_EXERCISE TASK_.
Find each line in the items below that contains the string "kern" and copy it out. Case counts.

####

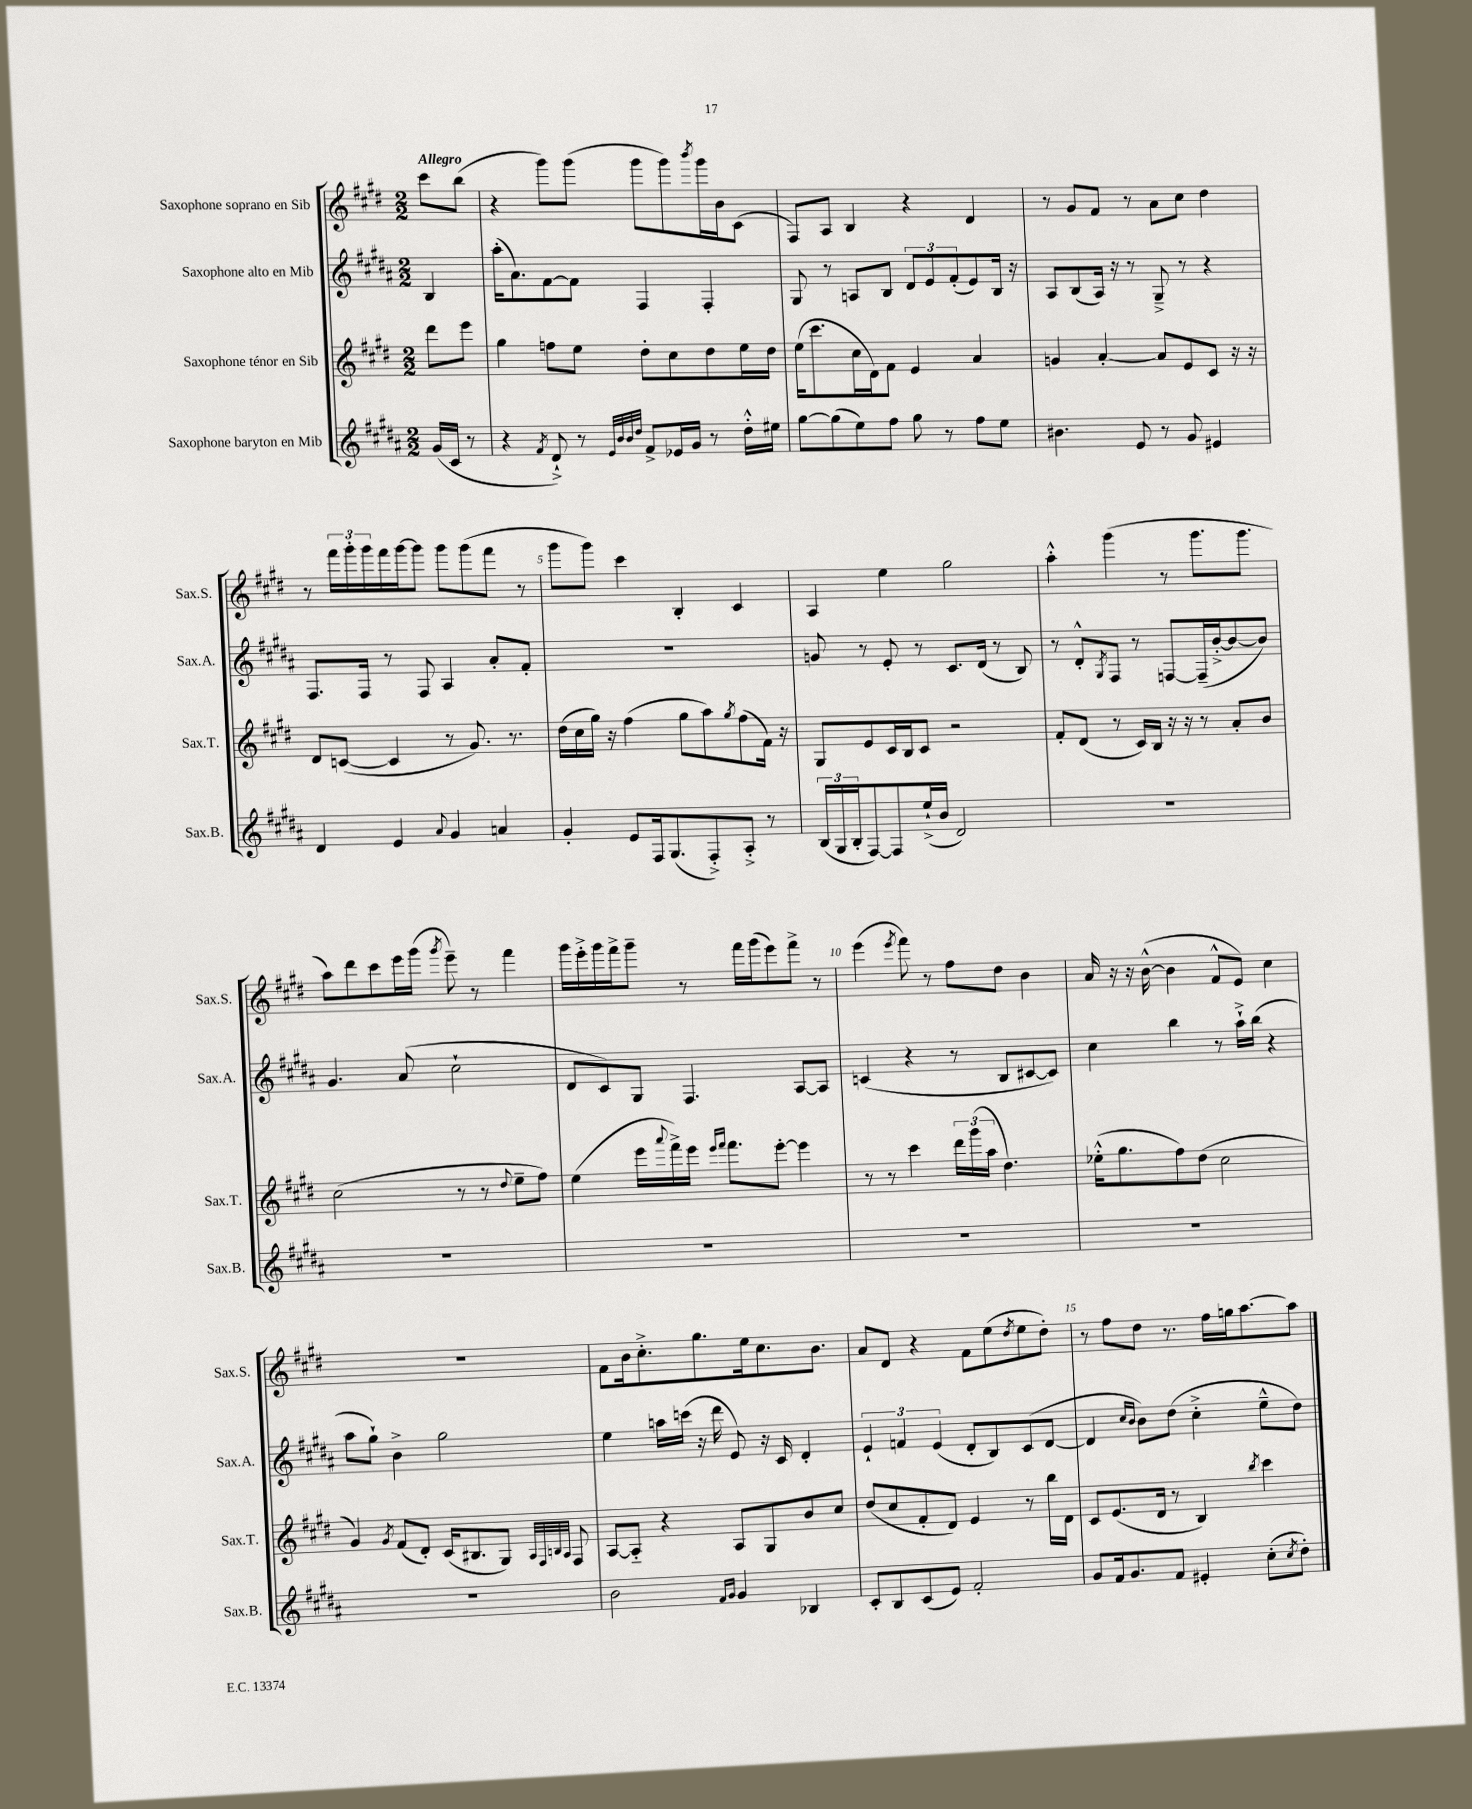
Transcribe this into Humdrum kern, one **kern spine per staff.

**kern	**kern	**kern	**kern
*staff4	*staff3	*staff2	*staff1
*clefG2	*clefG2	*clefG2	*clefG2
*k[f#c#g#d#a#]	*k[f#c#g#d#]	*k[f#c#g#d#a#]	*k[f#c#g#d#]
*M2/2	*M2/2	*M2/2	*M2/2
(16g#/LL	8ddd#\L	4B/	8ccc#\L
16c#/JJ	.	.	.
8r	8eee\J	.	(8bb\J
=	=	=	=
4r	4gg#\	(16aa#'\LK	4r
.	.	8.a#\)	.
8qf#/	.	.	.
8d#`^/)	8ff\L	[8f#\	8ggg#\L)
8r	8ee\J	8f#\]J	(8ggg#\J
32qqe/LLL	.	.	.
32qqb/	.	.	.
32qqb/	.	.	.
32qqdd#/JJJ	.	.	.
8f#^/L	8dd#'\L	4F#/	8ggg#\L
16e-/L	8cc#\	.	8ggg#\)
16g#/JJ	.	.	.
.	.	.	8qbbb/
8r	8dd#\	4F#'/	16ggg#\L
.	.	.	16b\J
16dd#'^^\LL	16ee\L	.	(8c#\J
16ee#\JJ	16dd#\JJ	.	.
=	=	=	=
[8gg#\L	(16ee\LK	8G#/	8F#/L)
.	8.ccc#\	.	.
(8gg#\]	.	8r	8A/J
8ee\)	16cc#\L	8A/L	4B/
.	16d#\J)	.	.
8ff#\J	8f#\J	8B/J	.
8gg#\	4e/	12d#/L	4r
.	.	12e/	.
8r	.	.	.
.	.	(12f#'/	.
8ff#\L	4a/	8e/)	4d#/
8ee\J	.	16B/Jk	.
.	.	16r	.
=	=	=	=
4.b#\	4g/	8A#/L	8r
.	.	(8B/	8g#/L
.	[4a'/	16A#/Jk)	8f#/J
.	.	16r	.
8e/	.	8r	8r
8r	8a/]L	8G#~^/	8a\L
8g#/	8e/	8r	8cc#\J
4e#/	8c#/J	4r	4dd#\
.	16r	.	.
.	16r	.	.
=	=	=	=
4d#/	8d#/L	8.F#/L	8r
.	([8c/J	.	24fff#\LL
.	.	.	24ggg#'\
.	.	16F#/Jk	.
.	.	.	24ggg#\
4e/	4c/]	8r	16fff#\
.	.	.	[16ggg#\J
.	.	8F#/	8ggg#\]J
8qqa#/	.	.	.
4g#/	8r	4A#/	8ggg#\L
.	8.g#/)	.	(8ggg#\
4a/	.	8a#'/L	8fff#\J
.	8.r	.	.
.	.	8f#'/J	8r
=	=	=	=
4g#'/	(16dd#\LL	1r	8ggg#\L
.	16cc#\	.	.
.	16gg#\JJ)	.	8ggg#\J)
.	16r	.	.
8e/L	(4ff#\	.	4ccc#\
16F#/k	.	.	.
(8.G#/	.	.	.
.	8gg#\L	.	4B'/
8F#'^/)	8aa\)	.	.
.	8qgg#/	.	.
8A#'^/J	(8ff#\	.	4c#/
8r	16f#\Jk)	.	.
.	16r	.	.
=	=	=	=
(24B/LL	8G#/L	8g/	4A/
24G#/	.	.	.
24B'/J	.	.	.
[8F#/)	8e/	8r	.
8F#/]	16c#/L	8e'/	4ee\
.	16B/J	.	.
(16ee`^/L	8c#/J	8r	.
16b/JJ	.	.	.
2d#/)	2r	8.c#/L	2gg#\
.	.	(16d#/Jk	.
.	.	8r	.
.	.	8B/)	.
=	=	=	=
1r	8f#'/L	8r	4aa'^^\
.	(8d#/J	8d#'^^/L	.
.	.	8qG#/	.
.	8r	8F#/J	(4ggg#\
.	16c#/LL)	8r	.
.	16B/JJ	.	.
.	16r	[8F/L	8r
.	16r	.	.
.	8r	(16F~/]L	8.ggg#\L
.	.	[16b'^/J	.
.	8a'/L	8b/_	.
.	.	.	8.ggg#\J
.	8b/J	8b/]J)	.
=	=	=	=
1r	(2cc#\	4.g#/	8aa\L)
.	.	.	8ddd#\
.	.	.	8ccc#\
.	.	(8a#/	16eee\L
.	.	.	(16ggg#\JJ
.	.	.	8qggg#/
.	8r	2cc#`\	8eee~\)
.	8r	.	8r
.	8qqdd#/	.	.
.	8ee~\L	.	4fff#\
.	8ff#\J)	.	.
=	=	=	=
1r	(4ee\	8d#/L	16ggg#\LL
.	.	.	16eee'^\
.	.	8c#/)	16ggg#\
.	.	.	16fff#^\J
.	16eee\LL	8G#/J	8ggg#~\J
.	8qqaaa/	.	.
.	16fff#^\)	.	.
.	16eee\JJ	4.F#/	8r
.	16qqeee/LL	.	.
.	16qqfff#/JJ	.	.
.	8.fff#\L	.	.
.	.	.	16fff#\LL
.	.	.	(16ggg#\J
.	[8eee'\J	.	8eee\)
.	4eee\]	[8A#/L	8fff#^\J
.	.	8A#/]J	8r
=	=	=	=
1r	8r	(4c/	(4eee\
.	8r	.	.
.	.	.	8qeee/
.	4ccc#\	4r	8fff#\)
.	.	.	8r
.	24ddd#\LL	8r	8ff#\L
.	(24ggg#\	.	.
.	24aa\JJ	.	.
.	4.dd#\)	8B/L	8dd#\J
.	.	[8c#/	4b\
.	.	8c#/]J)	.
=	=	=	=
1r	(16ee-'^^\LK	4cc#\	16a/
.	8.gg#\	.	16r
.	.	.	16r
.	.	.	([16b^^\
.	8ff#\)	4bb\	4b\]
.	(8dd#\J	.	.
.	2cc#\	8r	8f#^^/L
.	.	16aa#`^\LL	8e/J)
.	.	(16bb\JJ	.
.	.	4r	4cc#\
=	=	=	=
1r	4g#/)	8aa#\L	1r
.	.	8gg#`\J)	.
.	8qg#/	.	.
.	(8f#/L	4b^\	.
.	8d#'/J)	.	.
.	(16c#/LK	2gg#\	.
.	8.B#/	.	.
.	8G#/J)	.	.
.	32qqA/LLL	.	.
.	32qqF#/	.	.
.	32qqB/	.	.
.	32qqA/JJJ	.	.
.	8F#/	.	.
=	=	=	=
2b\	[8A/L	4ee\	8f#\L
.	8A'~/]J	.	16b\k
.	.	.	8.cc#'^\
.	4r	16aa\LL	.
.	.	(16ccc\JJ	.
.	.	16r	8.gg#\
.	.	16ddd#\	.
16qqf#/LL	.	.	.
16qqg#/JJ	.	.	.
4g#/	8A/L	8e/)	.
.	.	.	16ee\k
.	8G#/	16r	8.cc#\
.	.	16c#/	.
4B-/	8b/	4d#'/	.
.	.	.	8.b\J
.	8cc#/J	.	.
=	=	=	=
8c#'/L	(8dd#/L	6e`/	8a/L
8B/	8cc#/	.	8d#/J
.	.	6f/	.
(8c#/	8f#'/	.	4r
.	.	(6e/	.
8e/J)	8d#/J)	.	.
2f#'/	4e/	8d#'/L	8f#\L
.	.	8B/)	(8ee\
.	.	.	8qdd#/
.	8r	(8c#/	8ee\
.	16bb\LL	[8d#/J	8dd#'\J)
.	16d#\JJ	.	.
=	=	=	=
8g#/L	8c#/L	4d#/]	8r
16f#/k	(8.e/	.	8ff#\L
8.g#/	.	.	.
.	.	16qqcc#/LL	.
.	.	16qqb/JJ	.
.	.	8b\L)	8dd#\J
.	16d#/Jk	.	.
8f#/J	8r	(8dd#\J	8.r
4e#'/	4B/)	4cc#'^\	.
.	.	.	16ff#\LL
.	.	.	16gg\J
.	.	.	[8.aa\
.	8qbb/	.	.
(8cc#'\L	4ccc#\	8ee~^^\L	.
8qcc#/	.	.	.
8dd#'\J)	.	8dd#\J)	8aa\]J
==	==	==	==
*-	*-	*-	*-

####

_EXPECTED ANSWER_.
Transcribe this into Humdrum kern, one **kern spine per staff.
**kern	**kern	**kern	**kern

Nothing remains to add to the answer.